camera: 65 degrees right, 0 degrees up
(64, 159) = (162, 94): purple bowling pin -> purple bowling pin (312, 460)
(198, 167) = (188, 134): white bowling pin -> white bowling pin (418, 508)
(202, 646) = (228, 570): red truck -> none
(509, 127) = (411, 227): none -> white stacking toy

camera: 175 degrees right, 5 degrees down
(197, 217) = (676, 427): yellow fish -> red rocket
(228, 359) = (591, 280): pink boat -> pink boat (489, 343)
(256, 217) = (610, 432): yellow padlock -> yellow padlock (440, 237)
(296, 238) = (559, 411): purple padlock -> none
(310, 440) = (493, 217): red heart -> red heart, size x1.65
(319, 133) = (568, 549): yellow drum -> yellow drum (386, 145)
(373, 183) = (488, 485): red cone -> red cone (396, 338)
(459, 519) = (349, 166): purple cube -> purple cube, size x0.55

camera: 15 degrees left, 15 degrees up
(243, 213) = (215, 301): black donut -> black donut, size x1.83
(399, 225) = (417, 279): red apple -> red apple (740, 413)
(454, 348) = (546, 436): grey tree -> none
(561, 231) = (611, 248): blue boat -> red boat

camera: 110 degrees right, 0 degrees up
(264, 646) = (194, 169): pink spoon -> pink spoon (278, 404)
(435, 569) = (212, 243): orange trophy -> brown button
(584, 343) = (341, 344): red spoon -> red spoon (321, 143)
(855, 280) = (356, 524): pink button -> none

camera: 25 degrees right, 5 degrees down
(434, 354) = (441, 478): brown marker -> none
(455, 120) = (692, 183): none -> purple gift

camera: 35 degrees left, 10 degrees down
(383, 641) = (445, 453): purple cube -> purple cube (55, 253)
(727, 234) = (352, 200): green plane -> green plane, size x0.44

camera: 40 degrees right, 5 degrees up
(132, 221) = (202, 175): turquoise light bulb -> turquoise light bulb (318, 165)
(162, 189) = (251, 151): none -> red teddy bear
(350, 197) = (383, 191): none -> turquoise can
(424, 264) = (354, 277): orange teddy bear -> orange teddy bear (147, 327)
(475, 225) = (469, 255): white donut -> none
○ ○ ○ ○
> [Action item]: At the line containing "(243, 213) = (215, 301): black", start copying. Continue exactly through the final line of the entries above and stop there.

> [Expected answer]:
(243, 213) = (215, 301): black donut -> black donut, size x1.83
(399, 225) = (417, 279): red apple -> red apple (740, 413)
(454, 348) = (546, 436): grey tree -> none
(561, 231) = (611, 248): blue boat -> red boat

camera: 110 degrees right, 0 degrees up
(264, 646) = (194, 169): pink spoon -> pink spoon (278, 404)
(435, 569) = (212, 243): orange trophy -> brown button
(584, 343) = (341, 344): red spoon -> red spoon (321, 143)
(855, 280) = (356, 524): pink button -> none

camera: 25 degrees right, 5 degrees down
(434, 354) = (441, 478): brown marker -> none
(455, 120) = (692, 183): none -> purple gift

camera: 35 degrees left, 10 degrees down
(383, 641) = (445, 453): purple cube -> purple cube (55, 253)
(727, 234) = (352, 200): green plane -> green plane, size x0.44

camera: 40 degrees right, 5 degrees up
(132, 221) = (202, 175): turquoise light bulb -> turquoise light bulb (318, 165)
(162, 189) = (251, 151): none -> red teddy bear
(350, 197) = (383, 191): none -> turquoise can
(424, 264) = (354, 277): orange teddy bear -> orange teddy bear (147, 327)
(475, 225) = (469, 255): white donut -> none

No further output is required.